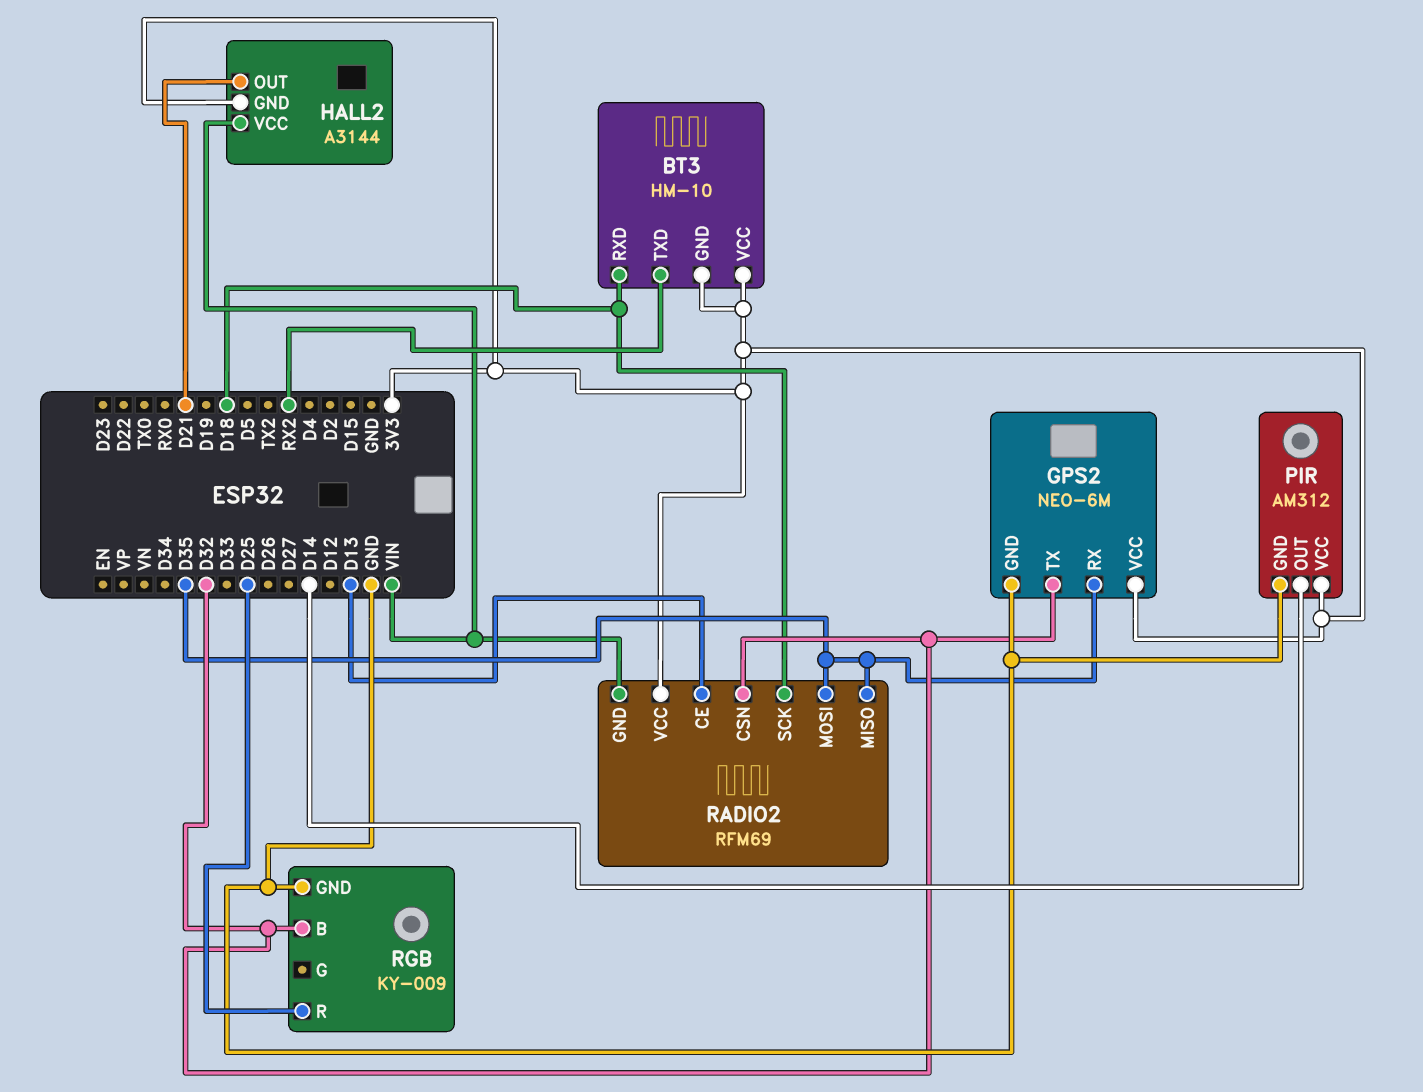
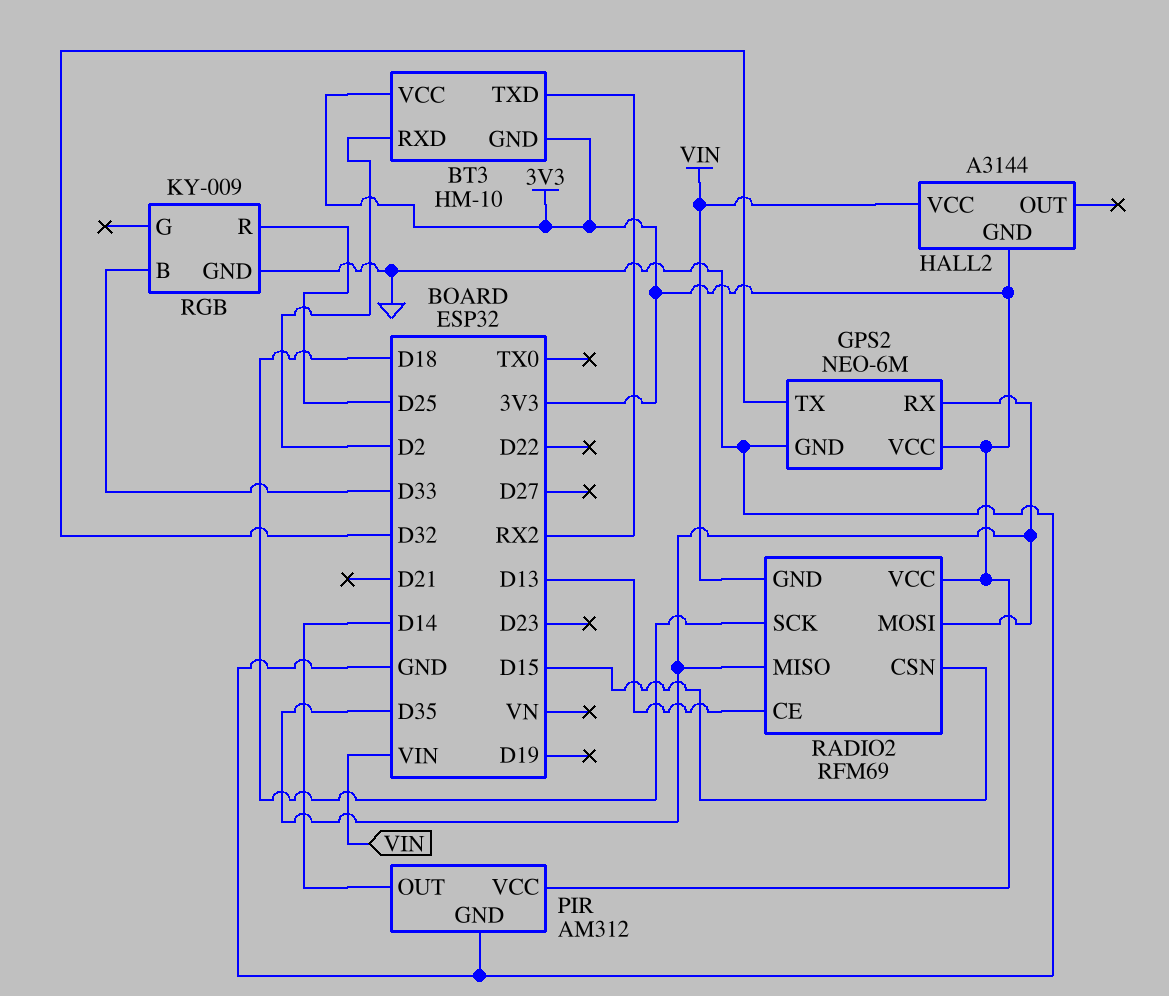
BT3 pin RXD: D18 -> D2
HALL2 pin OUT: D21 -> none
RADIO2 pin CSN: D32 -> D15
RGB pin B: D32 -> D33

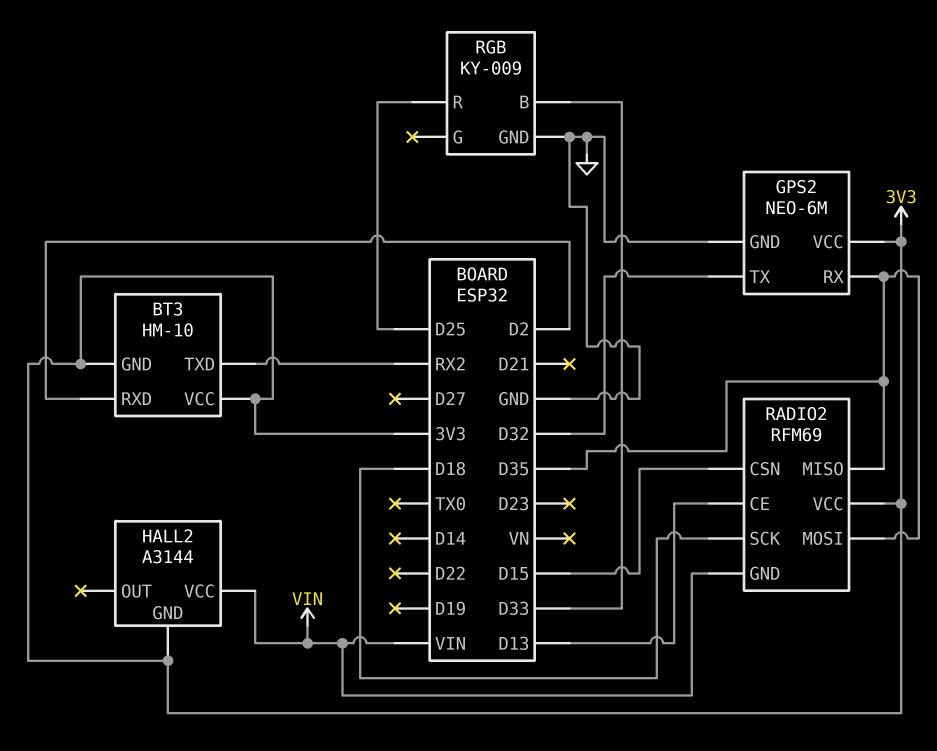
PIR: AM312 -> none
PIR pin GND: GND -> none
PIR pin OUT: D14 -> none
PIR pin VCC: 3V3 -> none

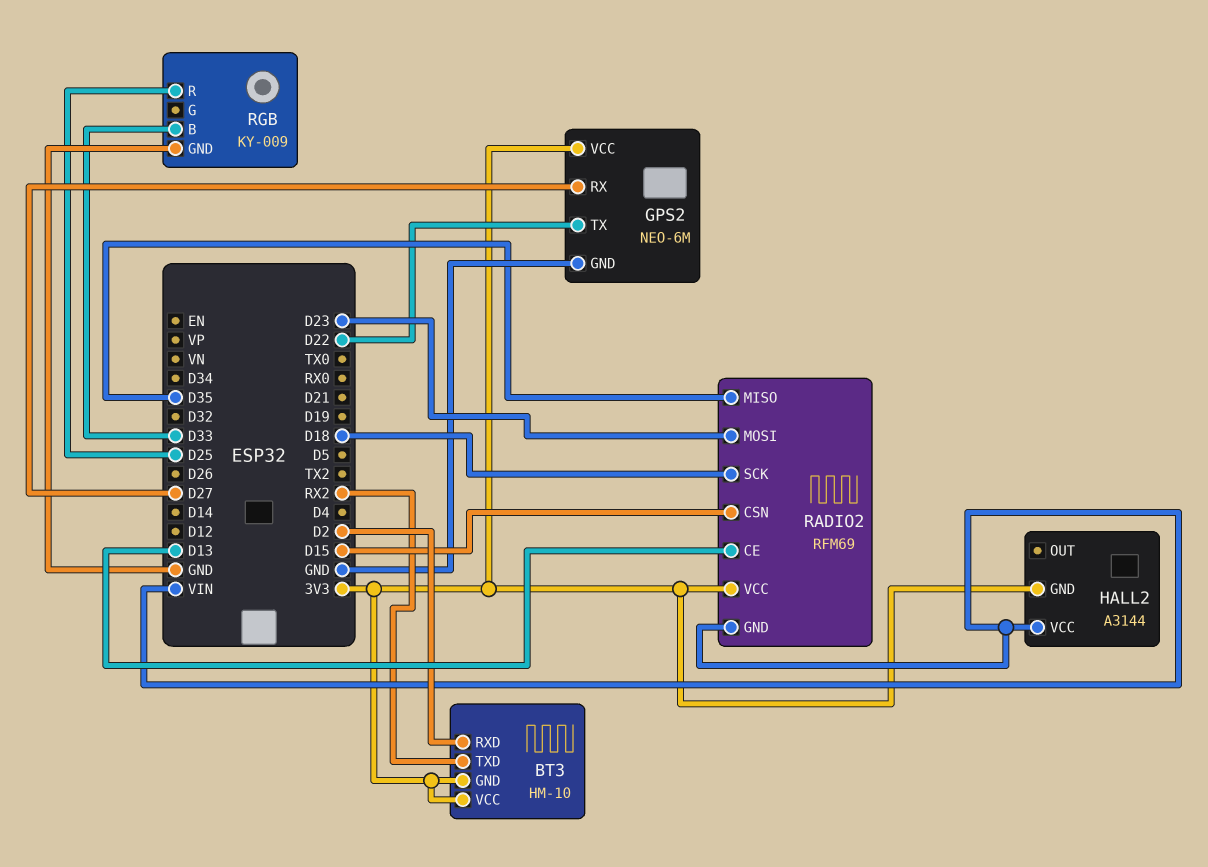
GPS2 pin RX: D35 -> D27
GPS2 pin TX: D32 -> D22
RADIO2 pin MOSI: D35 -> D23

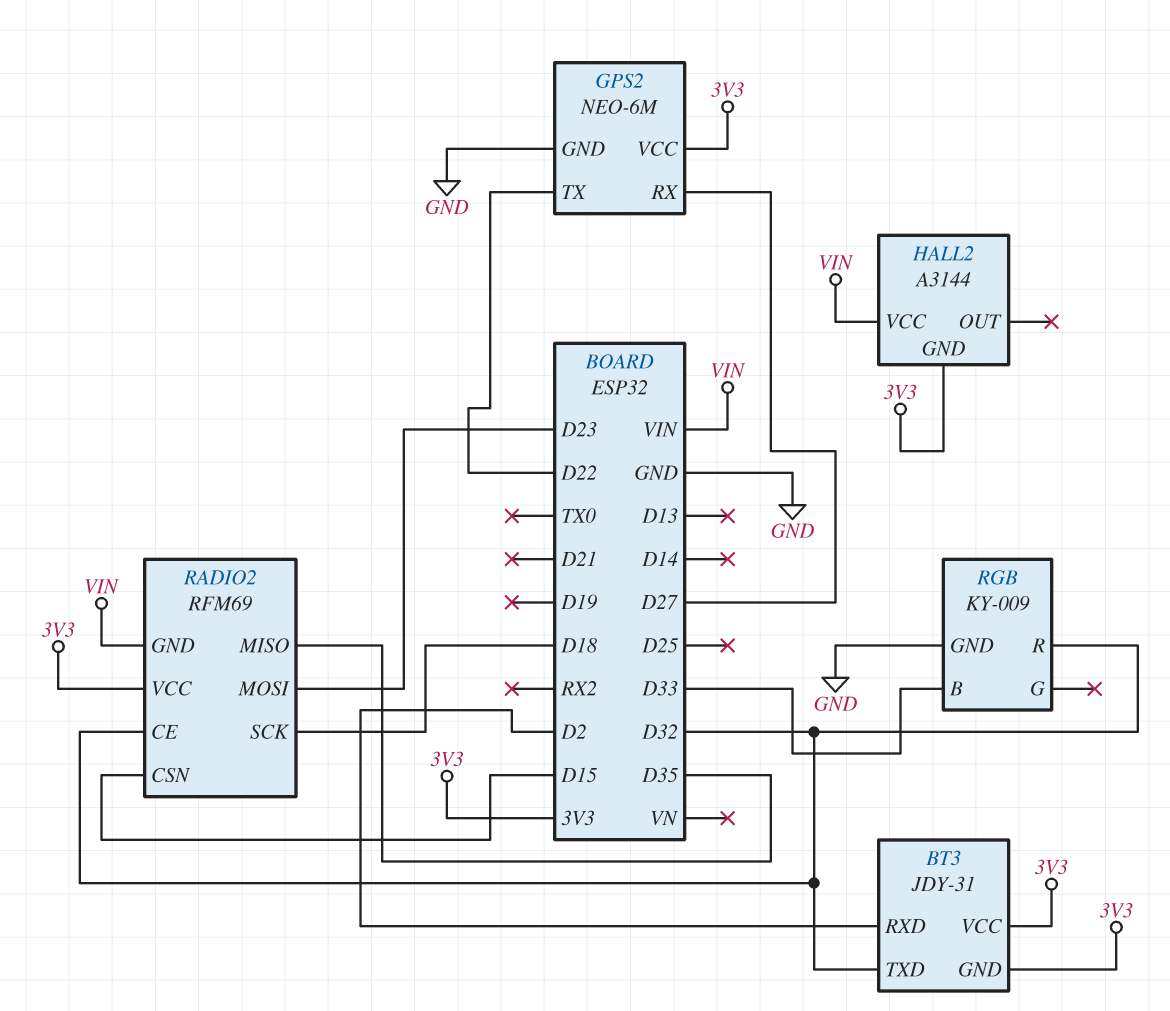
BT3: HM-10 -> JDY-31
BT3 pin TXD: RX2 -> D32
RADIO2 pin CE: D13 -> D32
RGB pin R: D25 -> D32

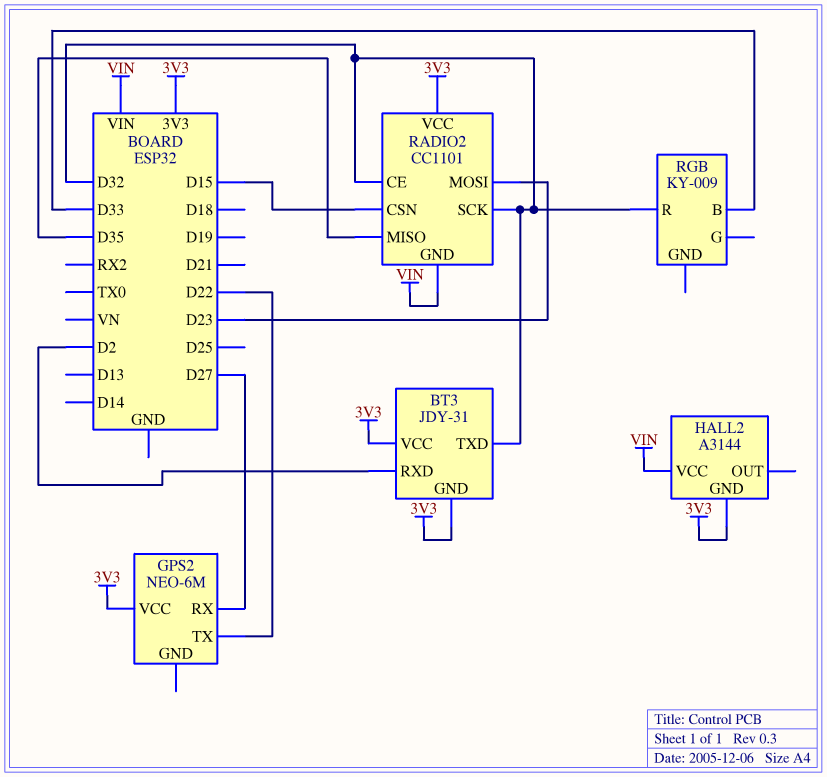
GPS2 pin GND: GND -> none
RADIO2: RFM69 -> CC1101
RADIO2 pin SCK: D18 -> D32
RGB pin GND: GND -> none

========================

* AIM OF THE EXERCISE
The line that contains "BT3 pin TXD: RX2 -> D32" opens the part to copy, and the last line of the records closes it; set down those lines exactly, pictures excluded.

* RESPONSE AREA
BT3 pin TXD: RX2 -> D32
RADIO2 pin CE: D13 -> D32
RGB pin R: D25 -> D32

GPS2 pin GND: GND -> none
RADIO2: RFM69 -> CC1101
RADIO2 pin SCK: D18 -> D32
RGB pin GND: GND -> none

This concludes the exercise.